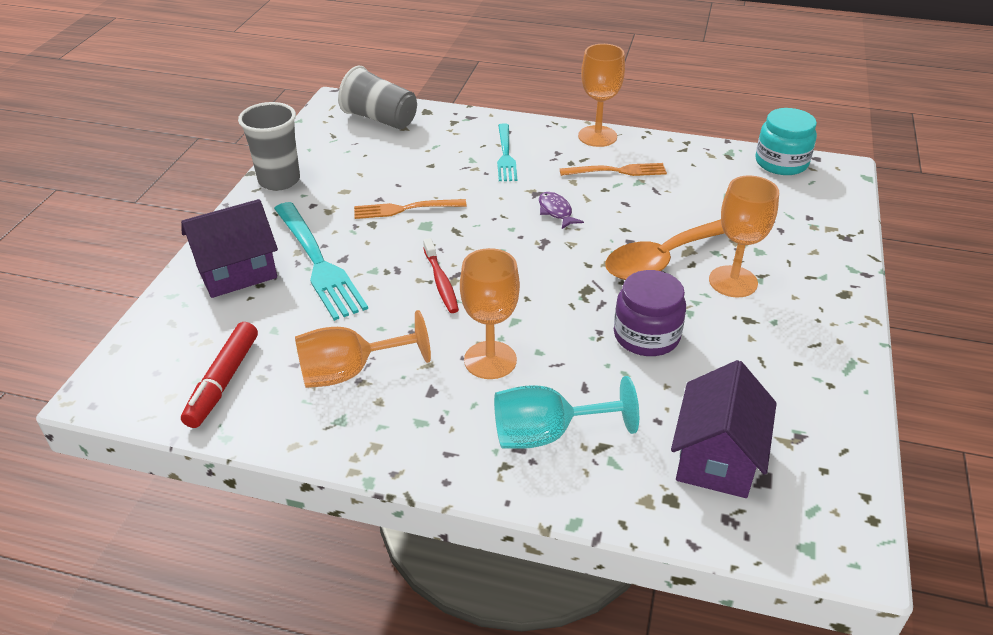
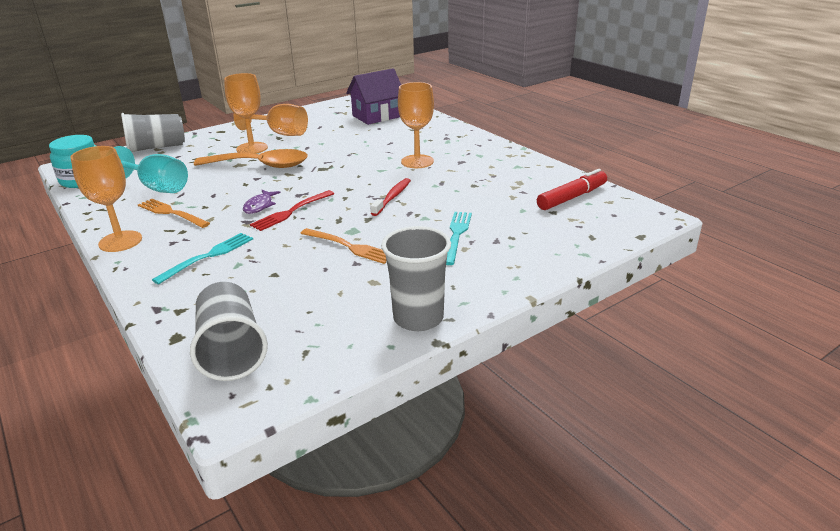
camera: 140 degrees left, 10 degrees down
(237, 272) = (523, 251): purple house -> none
(318, 263) = (456, 235): turquoise fork -> turquoise fork, size x0.61
(350, 372) = (495, 179): orange goblet -> orange goblet (280, 133)
(515, 218) = (291, 212): none -> red fork
(547, 434) = (429, 137): turquoise goblet -> turquoise goblet (157, 188)
(646, 336) = (332, 146): purple jar -> none
(833, 228) = (156, 148): none -> grey cup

*What is expected*
Pull out every line holding "none" from the records above, and copy it.

*Solution to this problem*
(237, 272) = (523, 251): purple house -> none
(515, 218) = (291, 212): none -> red fork
(646, 336) = (332, 146): purple jar -> none
(833, 228) = (156, 148): none -> grey cup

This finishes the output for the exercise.